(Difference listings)
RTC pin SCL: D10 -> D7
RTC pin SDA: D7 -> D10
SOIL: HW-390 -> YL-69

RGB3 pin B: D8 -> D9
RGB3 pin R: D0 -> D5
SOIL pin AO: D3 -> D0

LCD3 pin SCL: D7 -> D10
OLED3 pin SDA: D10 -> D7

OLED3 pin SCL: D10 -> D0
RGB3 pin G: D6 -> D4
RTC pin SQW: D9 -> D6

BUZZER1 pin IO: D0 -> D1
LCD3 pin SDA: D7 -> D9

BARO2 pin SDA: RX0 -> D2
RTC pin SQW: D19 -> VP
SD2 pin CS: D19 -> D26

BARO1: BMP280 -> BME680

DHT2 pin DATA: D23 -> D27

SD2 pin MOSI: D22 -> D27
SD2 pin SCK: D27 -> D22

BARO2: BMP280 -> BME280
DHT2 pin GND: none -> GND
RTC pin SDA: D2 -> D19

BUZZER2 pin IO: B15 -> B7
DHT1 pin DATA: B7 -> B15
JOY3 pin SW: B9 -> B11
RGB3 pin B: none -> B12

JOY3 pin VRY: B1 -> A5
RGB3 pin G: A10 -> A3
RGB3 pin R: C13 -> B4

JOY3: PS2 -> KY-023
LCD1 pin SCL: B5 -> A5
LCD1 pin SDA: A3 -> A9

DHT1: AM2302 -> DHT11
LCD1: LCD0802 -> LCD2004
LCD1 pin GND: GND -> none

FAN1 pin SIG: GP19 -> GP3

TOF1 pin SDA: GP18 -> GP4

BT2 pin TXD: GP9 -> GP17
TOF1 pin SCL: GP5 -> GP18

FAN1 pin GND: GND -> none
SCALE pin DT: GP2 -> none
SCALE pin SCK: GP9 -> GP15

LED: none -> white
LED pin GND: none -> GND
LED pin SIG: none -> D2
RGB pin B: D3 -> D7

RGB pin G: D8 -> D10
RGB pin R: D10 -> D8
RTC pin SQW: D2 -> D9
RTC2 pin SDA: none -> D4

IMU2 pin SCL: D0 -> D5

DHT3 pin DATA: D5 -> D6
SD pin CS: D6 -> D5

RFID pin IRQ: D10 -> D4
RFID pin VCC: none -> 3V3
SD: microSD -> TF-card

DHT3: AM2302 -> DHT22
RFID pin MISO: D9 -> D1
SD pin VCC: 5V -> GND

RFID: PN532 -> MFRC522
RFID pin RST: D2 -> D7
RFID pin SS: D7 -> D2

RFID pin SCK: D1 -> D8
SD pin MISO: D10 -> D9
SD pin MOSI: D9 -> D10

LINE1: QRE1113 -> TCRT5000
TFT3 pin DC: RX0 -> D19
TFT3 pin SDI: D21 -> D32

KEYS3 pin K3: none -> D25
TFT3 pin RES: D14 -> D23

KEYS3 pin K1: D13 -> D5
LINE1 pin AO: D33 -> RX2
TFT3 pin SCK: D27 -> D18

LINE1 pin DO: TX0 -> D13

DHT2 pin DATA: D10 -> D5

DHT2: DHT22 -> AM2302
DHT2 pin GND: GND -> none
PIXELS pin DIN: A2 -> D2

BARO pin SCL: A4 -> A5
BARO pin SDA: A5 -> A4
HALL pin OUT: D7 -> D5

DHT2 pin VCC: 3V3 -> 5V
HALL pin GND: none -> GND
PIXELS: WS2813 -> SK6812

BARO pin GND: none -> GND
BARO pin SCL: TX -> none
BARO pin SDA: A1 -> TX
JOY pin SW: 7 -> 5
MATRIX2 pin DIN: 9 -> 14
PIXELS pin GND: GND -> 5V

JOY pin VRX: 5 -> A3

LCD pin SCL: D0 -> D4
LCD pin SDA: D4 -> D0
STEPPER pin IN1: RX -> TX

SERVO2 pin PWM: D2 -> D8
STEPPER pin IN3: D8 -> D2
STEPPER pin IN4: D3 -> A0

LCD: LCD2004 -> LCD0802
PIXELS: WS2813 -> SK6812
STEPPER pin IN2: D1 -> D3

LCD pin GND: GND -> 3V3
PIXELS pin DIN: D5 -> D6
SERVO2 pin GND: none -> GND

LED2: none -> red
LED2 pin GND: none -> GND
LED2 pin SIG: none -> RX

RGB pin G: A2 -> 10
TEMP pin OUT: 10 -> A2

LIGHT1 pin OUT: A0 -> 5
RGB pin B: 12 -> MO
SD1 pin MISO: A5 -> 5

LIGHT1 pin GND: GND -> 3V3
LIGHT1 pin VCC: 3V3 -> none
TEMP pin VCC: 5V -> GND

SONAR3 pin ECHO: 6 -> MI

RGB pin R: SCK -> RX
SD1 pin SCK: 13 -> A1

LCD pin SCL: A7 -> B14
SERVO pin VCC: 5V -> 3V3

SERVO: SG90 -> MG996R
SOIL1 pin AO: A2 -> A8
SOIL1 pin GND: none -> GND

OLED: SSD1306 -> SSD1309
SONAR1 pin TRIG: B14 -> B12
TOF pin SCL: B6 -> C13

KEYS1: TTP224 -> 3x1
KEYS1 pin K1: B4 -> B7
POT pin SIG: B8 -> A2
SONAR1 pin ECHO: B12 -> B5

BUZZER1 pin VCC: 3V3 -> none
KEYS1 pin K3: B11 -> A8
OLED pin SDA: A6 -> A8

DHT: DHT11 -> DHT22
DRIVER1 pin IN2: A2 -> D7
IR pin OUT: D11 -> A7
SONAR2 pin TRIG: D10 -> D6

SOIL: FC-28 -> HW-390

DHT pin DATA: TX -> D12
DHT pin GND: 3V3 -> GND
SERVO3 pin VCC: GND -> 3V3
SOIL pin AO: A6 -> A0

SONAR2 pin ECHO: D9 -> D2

**Instructions for the task:**
Only the lines above from the line with "SOIL1 pin AO: A2 -> A8" to the line with "IR pin OUT: D11 -> A7", those two lines included, should be reproduced exactly.

**Answer for this exercise:**
SOIL1 pin AO: A2 -> A8
SOIL1 pin GND: none -> GND

OLED: SSD1306 -> SSD1309
SONAR1 pin TRIG: B14 -> B12
TOF pin SCL: B6 -> C13

KEYS1: TTP224 -> 3x1
KEYS1 pin K1: B4 -> B7
POT pin SIG: B8 -> A2
SONAR1 pin ECHO: B12 -> B5

BUZZER1 pin VCC: 3V3 -> none
KEYS1 pin K3: B11 -> A8
OLED pin SDA: A6 -> A8

DHT: DHT11 -> DHT22
DRIVER1 pin IN2: A2 -> D7
IR pin OUT: D11 -> A7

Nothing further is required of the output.